#### PROBLEM:
In the copy, include every record below exactly as it appears, but no pictures.

#### PROVIDED ENTRIES:

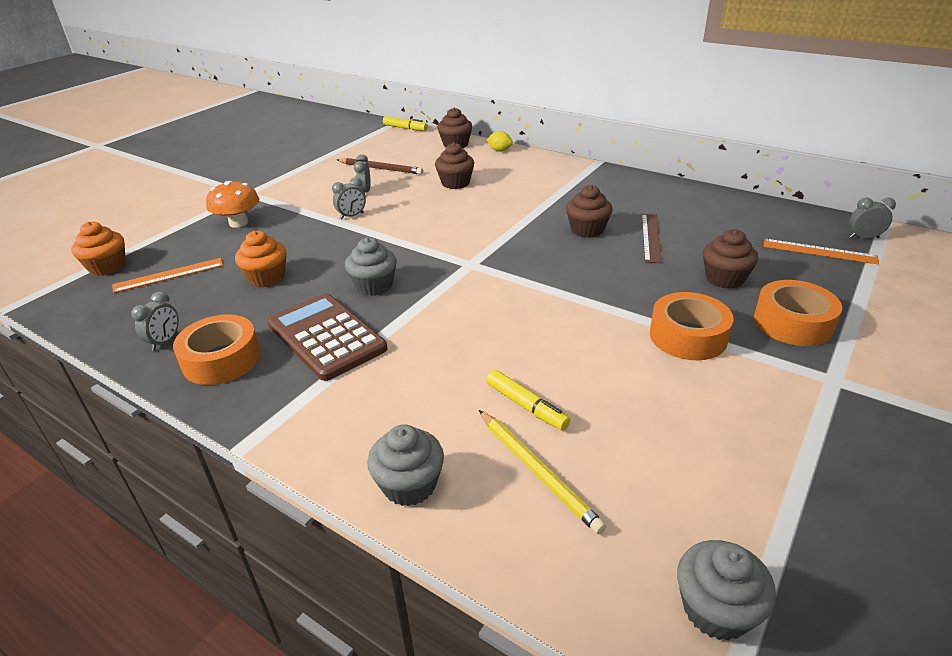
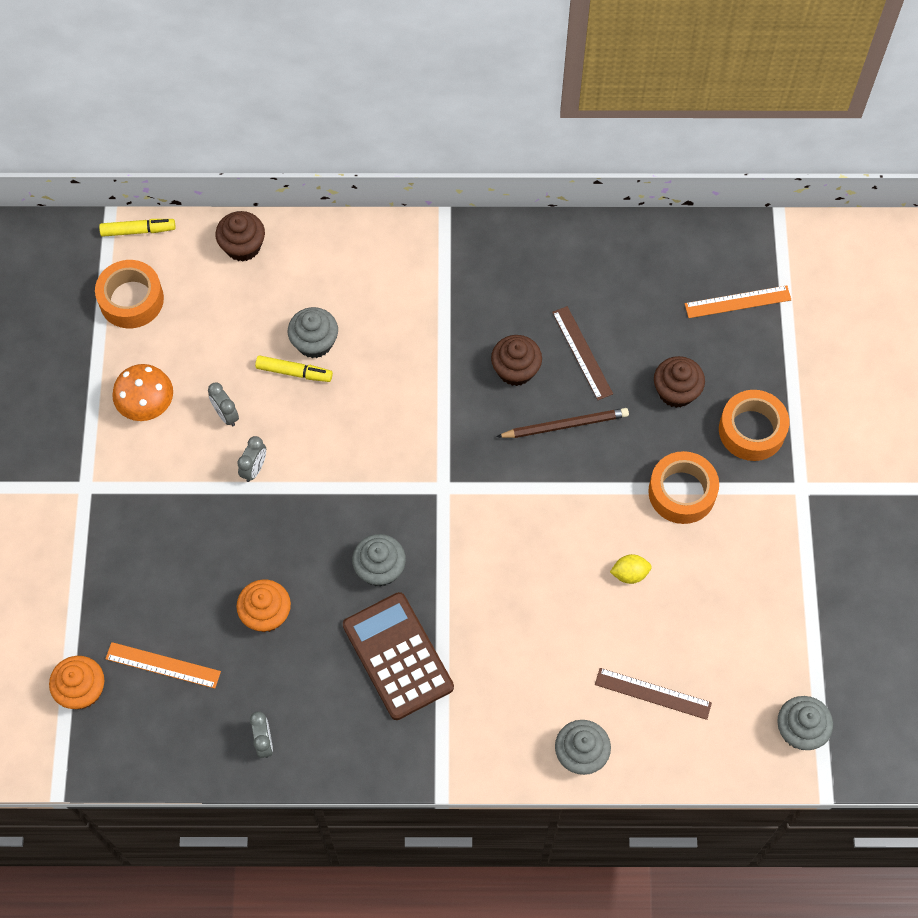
camera: 35 degrees left, 30 degrees up
(169, 275) = (163, 665): orange ruler -> orange ruler turned 75 degrees clockwise
(221, 359) = (336, 731): orange tape -> orange tape (131, 299)
(238, 223) = (139, 547): orange mushroom -> orange mushroom (147, 404)
(326, 336) = (398, 656): brown calculator -> brown calculator turned 45 degrees clockwise
(381, 168) = (198, 352): brown pencil -> brown pencil (565, 425)
(455, 183) = (314, 342): brown cupcake -> grey cupcake
(499, 150) = (310, 237): yellow lemon -> yellow lemon (629, 574)
(526, 406) = (609, 640): yellow marker -> yellow marker (294, 372)
(537, 471) = (653, 693): yellow pencil -> brown ruler
(864, 237) = (767, 255): grey clock -> none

#### RESPONSE BELOW:
camera: 35 degrees left, 30 degrees up
(169, 275) = (163, 665): orange ruler -> orange ruler turned 75 degrees clockwise
(221, 359) = (336, 731): orange tape -> orange tape (131, 299)
(238, 223) = (139, 547): orange mushroom -> orange mushroom (147, 404)
(326, 336) = (398, 656): brown calculator -> brown calculator turned 45 degrees clockwise
(381, 168) = (198, 352): brown pencil -> brown pencil (565, 425)
(455, 183) = (314, 342): brown cupcake -> grey cupcake
(499, 150) = (310, 237): yellow lemon -> yellow lemon (629, 574)
(526, 406) = (609, 640): yellow marker -> yellow marker (294, 372)
(537, 471) = (653, 693): yellow pencil -> brown ruler
(864, 237) = (767, 255): grey clock -> none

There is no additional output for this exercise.